> [WORK ITEM] Would you print exactly the lines that begin the listing and continue through the line holding "R4: 100k (TRIG, VA) -> 100k (CT, VA)"? No pictures, please.

[INPUT MATERIAL Boundary: Start]

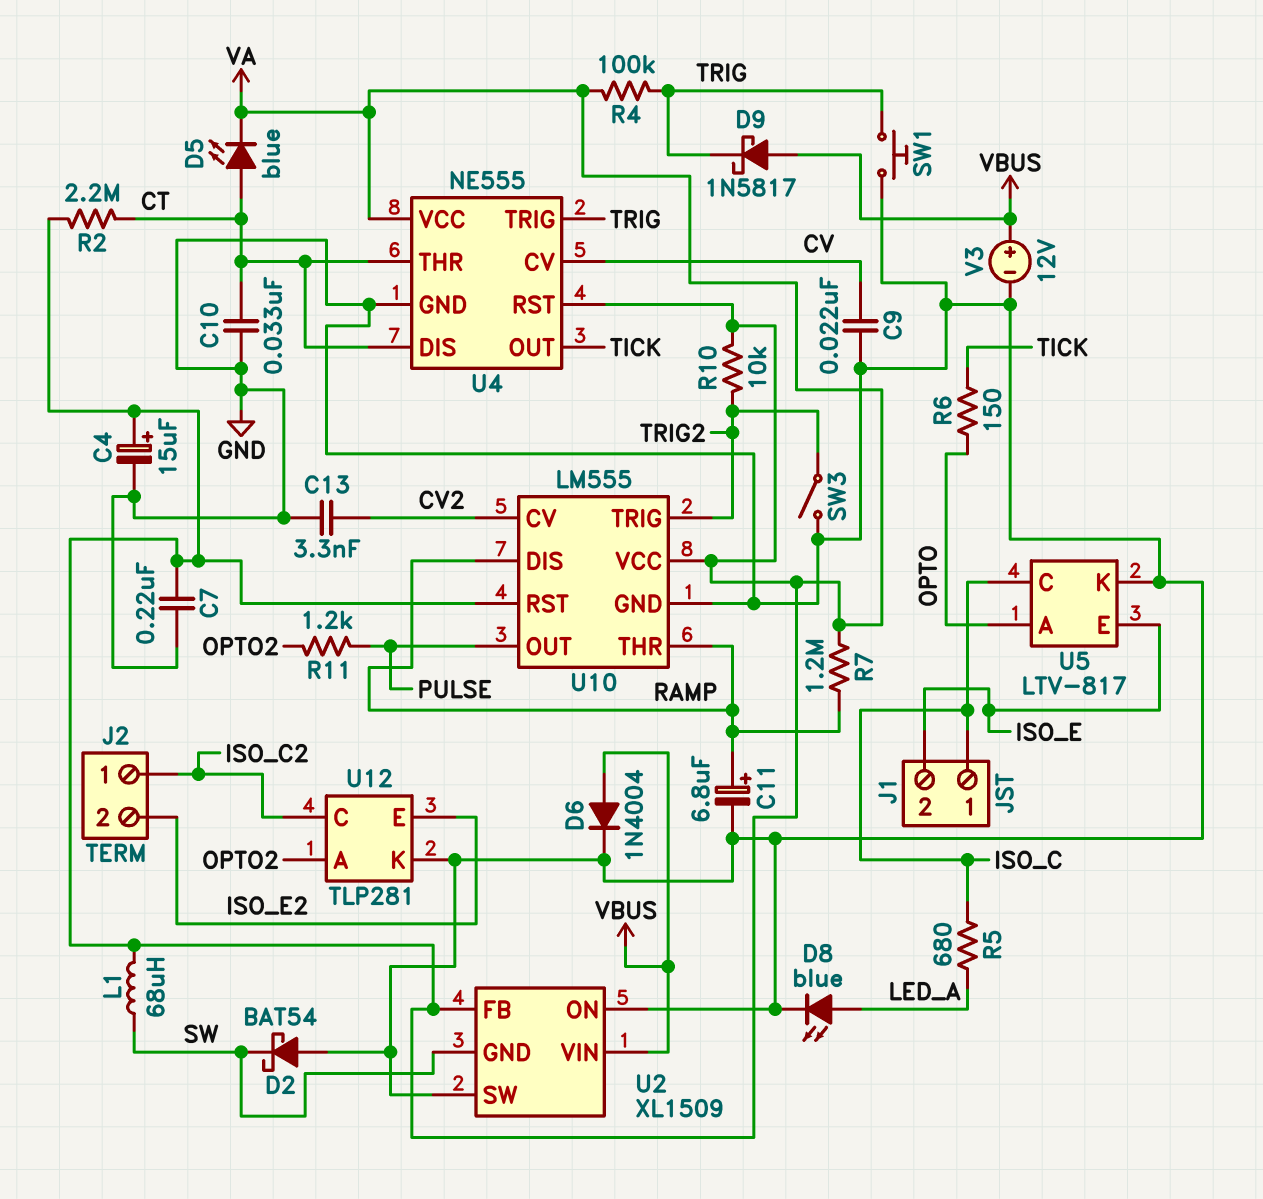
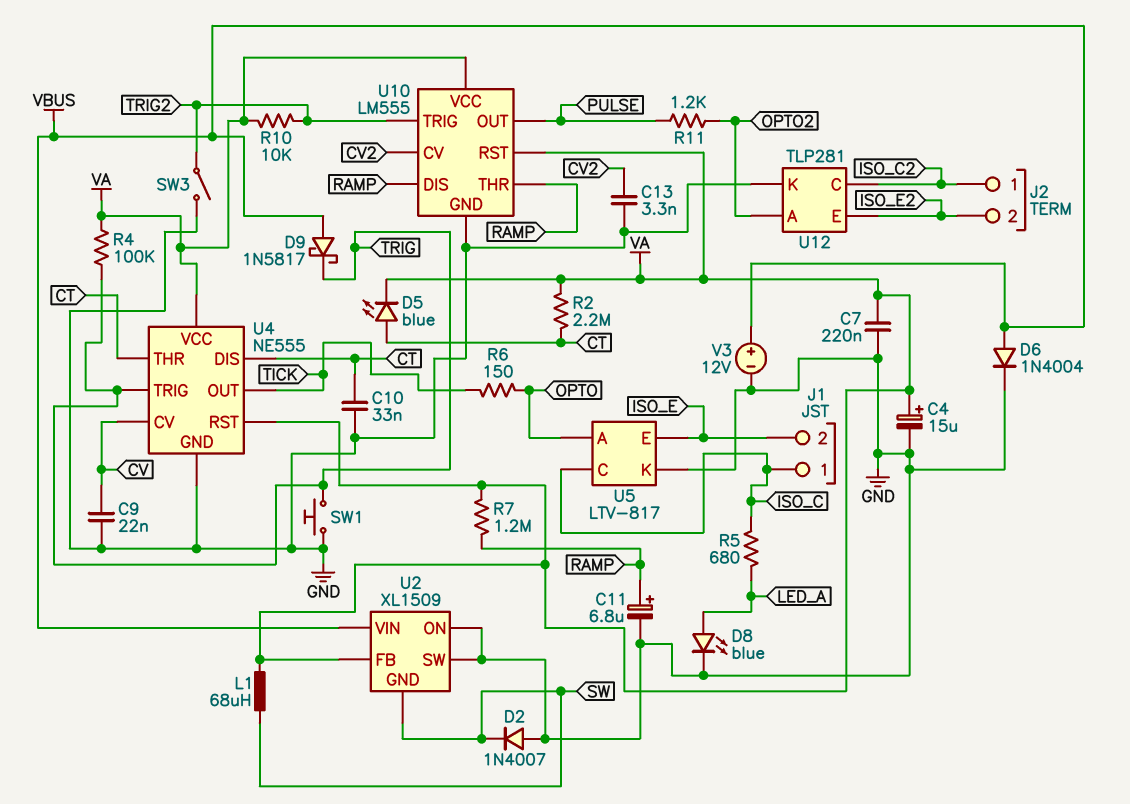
D2: schottky BAT54 (A GND, K SW) -> diode 1N4007 (A GND, K SW)

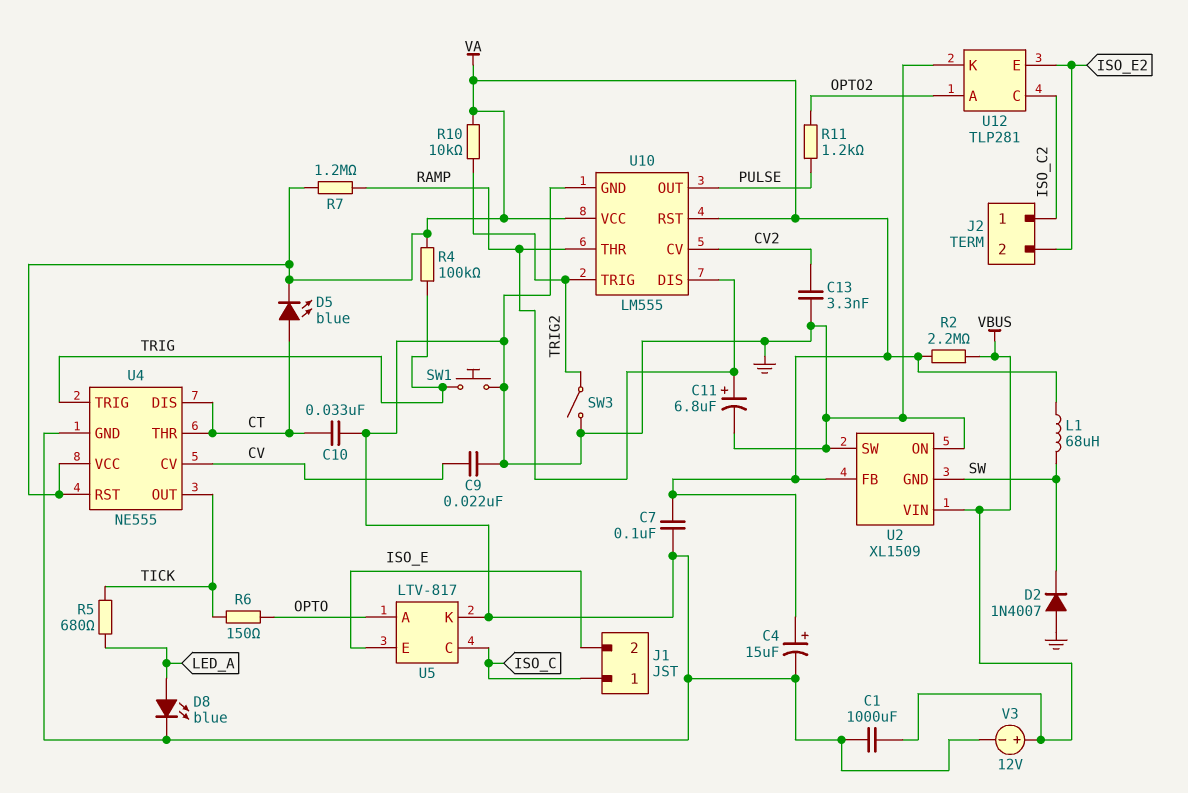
C1: none -> 1000uF (GND, VBUS)
C7: 220nF (GND, VA) -> 100nF (GND, VA)
D6: diode 1N4004 (A VBUS, K GND) -> none
D9: schottky 1N5817 (A VBUS, K TRIG) -> none
R2: 2.2M (CT, VA) -> 2.2M (VA, VBUS)
R5: 680 (ISO_C, LED_A) -> 680 (LED_A, TICK)

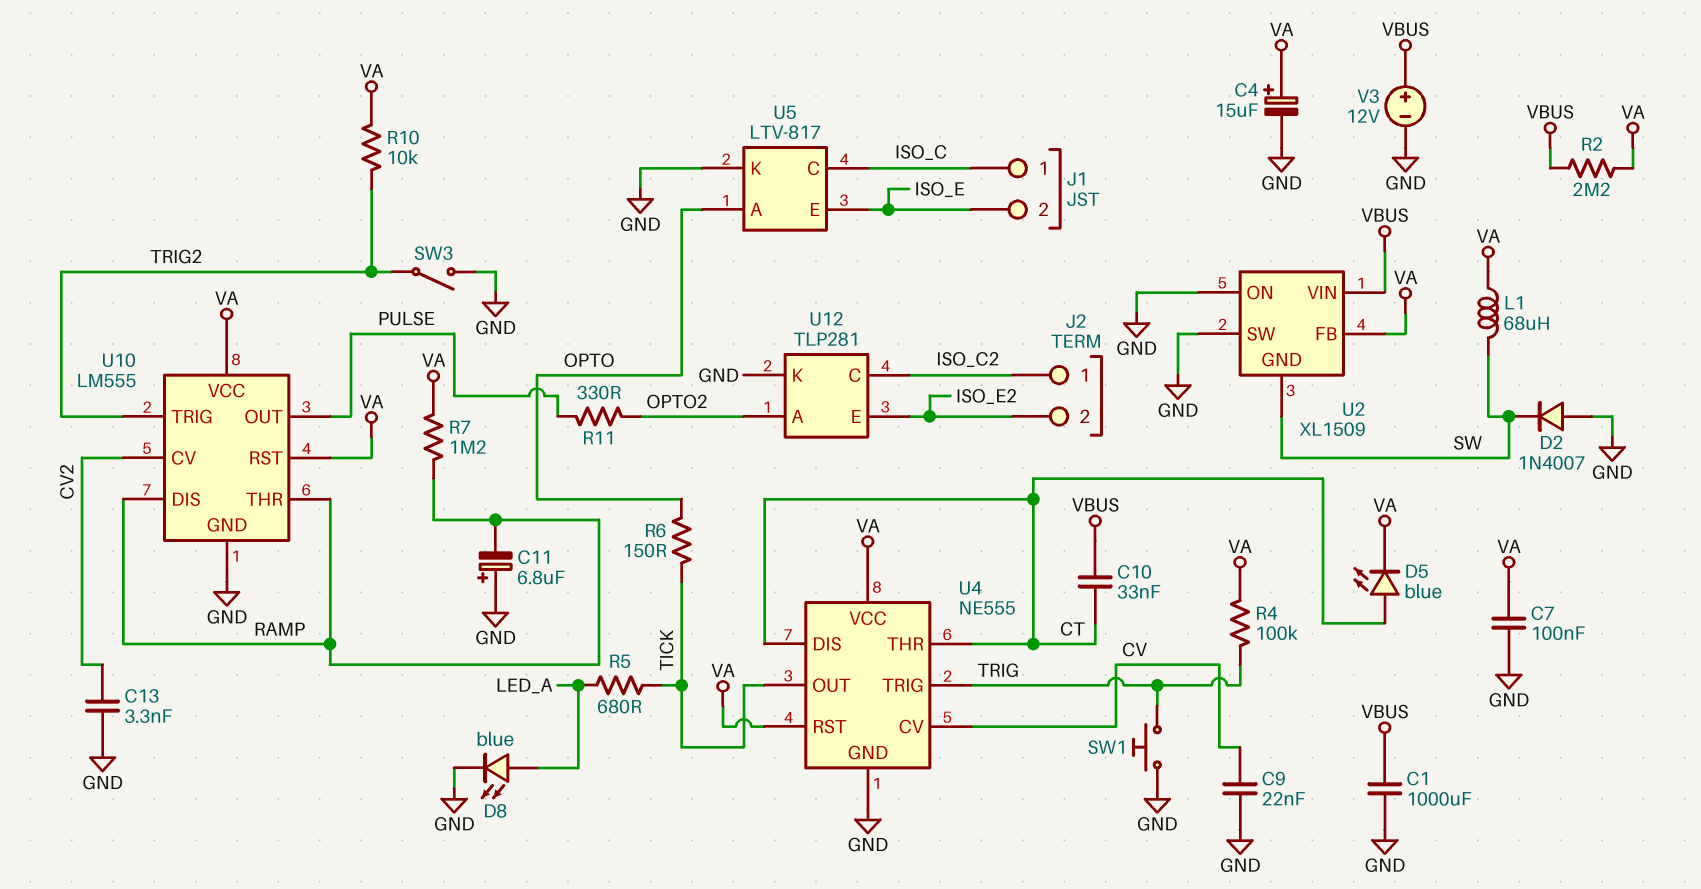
C10: 33nF (CT, GND) -> 33nF (CT, VBUS)
C11: 6.8uF (plus RAMP, minus GND) -> 6.8uF (plus GND, minus RAMP)
R11: 1.2k (OPTO2, PULSE) -> 330 (OPTO2, PULSE)

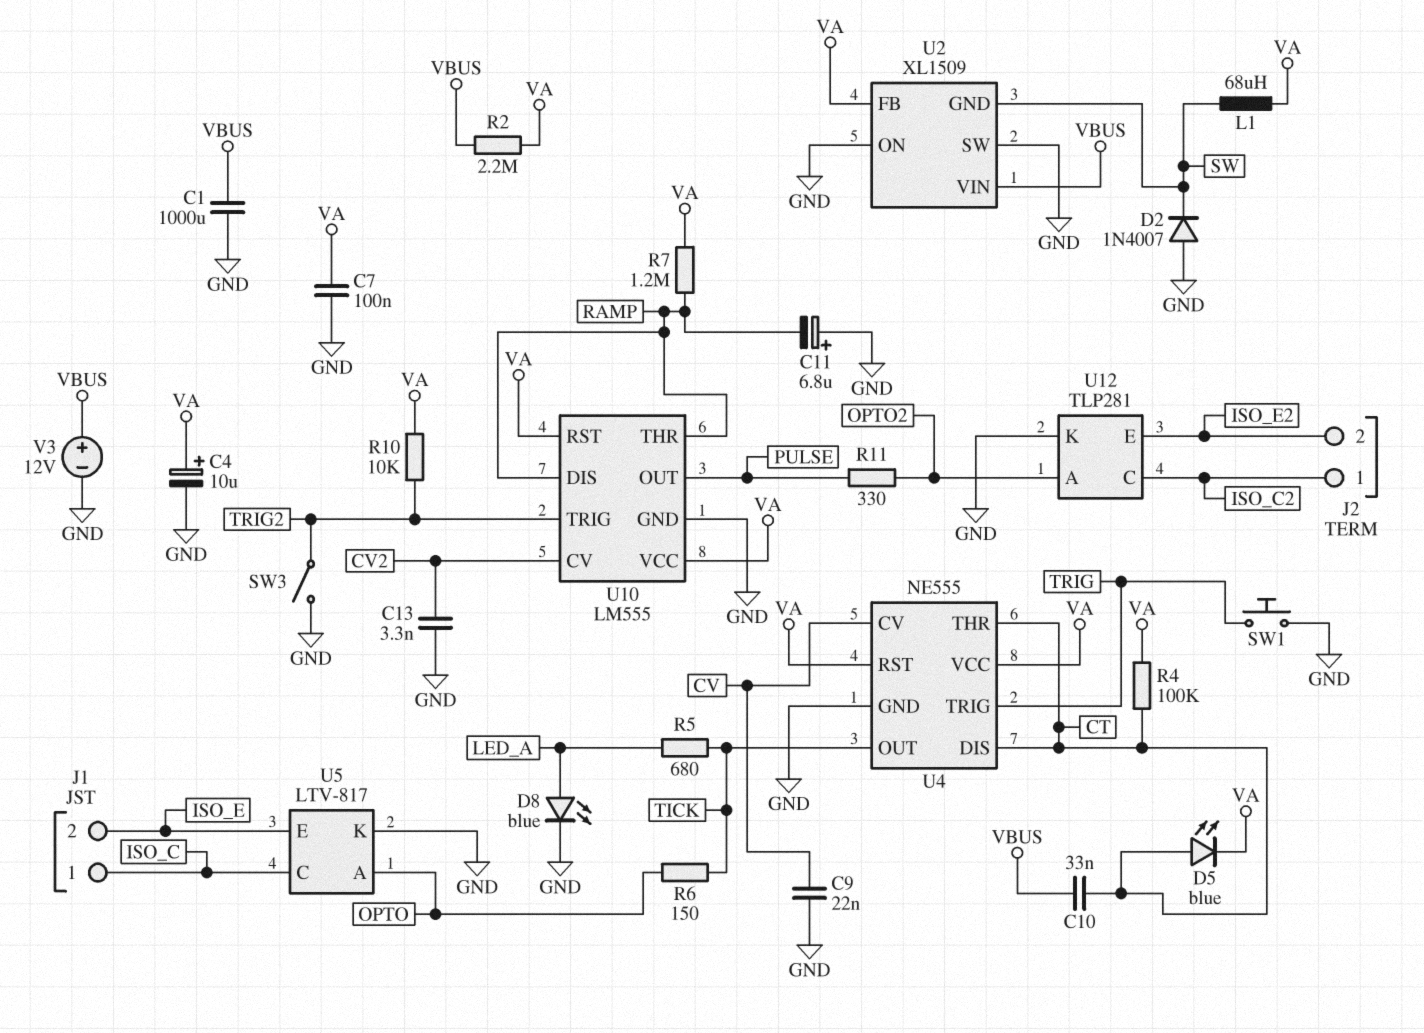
C4: 15uF (plus VA, minus GND) -> 10uF (plus VA, minus GND)
R4: 100k (TRIG, VA) -> 100k (CT, VA)

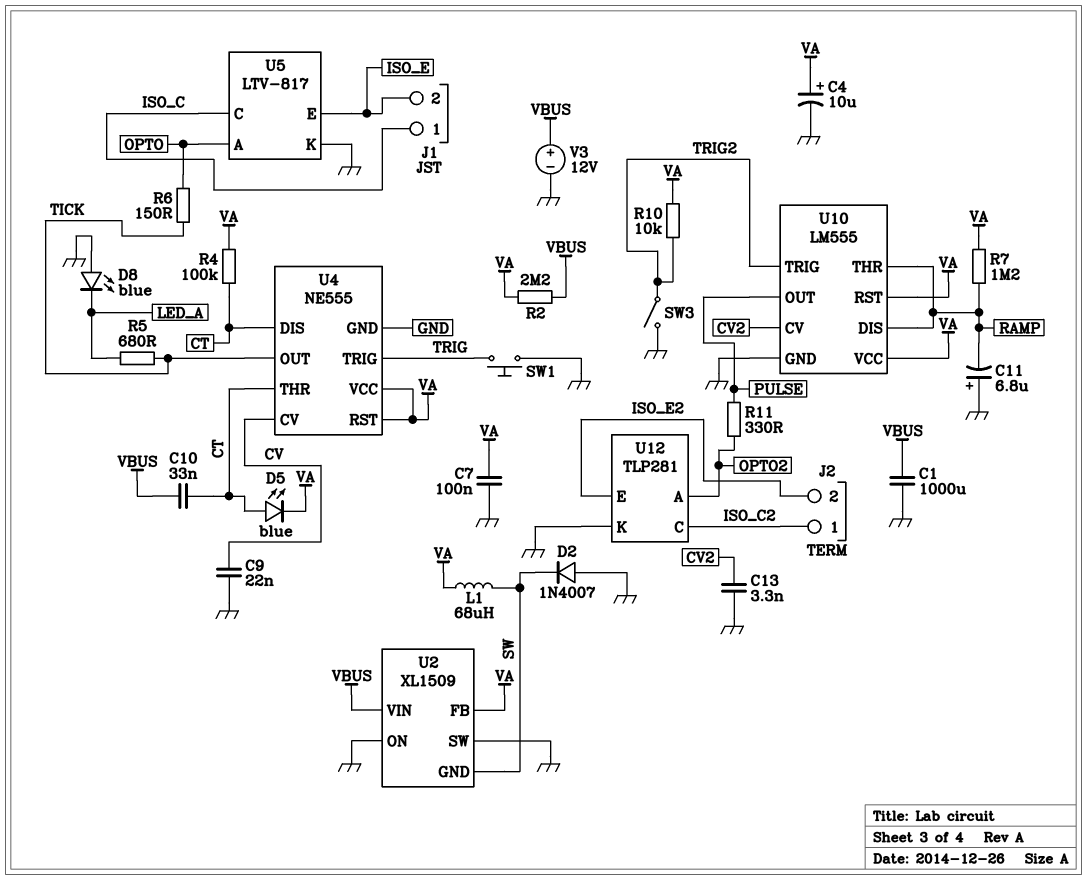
D8: LED blue (A LED_A, K GND) -> LED blue (A GND, K LED_A)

[INPUT MATERIAL Boundary: End]

> [WORKED SOLUTION]
D2: schottky BAT54 (A GND, K SW) -> diode 1N4007 (A GND, K SW)

C1: none -> 1000uF (GND, VBUS)
C7: 220nF (GND, VA) -> 100nF (GND, VA)
D6: diode 1N4004 (A VBUS, K GND) -> none
D9: schottky 1N5817 (A VBUS, K TRIG) -> none
R2: 2.2M (CT, VA) -> 2.2M (VA, VBUS)
R5: 680 (ISO_C, LED_A) -> 680 (LED_A, TICK)

C10: 33nF (CT, GND) -> 33nF (CT, VBUS)
C11: 6.8uF (plus RAMP, minus GND) -> 6.8uF (plus GND, minus RAMP)
R11: 1.2k (OPTO2, PULSE) -> 330 (OPTO2, PULSE)

C4: 15uF (plus VA, minus GND) -> 10uF (plus VA, minus GND)
R4: 100k (TRIG, VA) -> 100k (CT, VA)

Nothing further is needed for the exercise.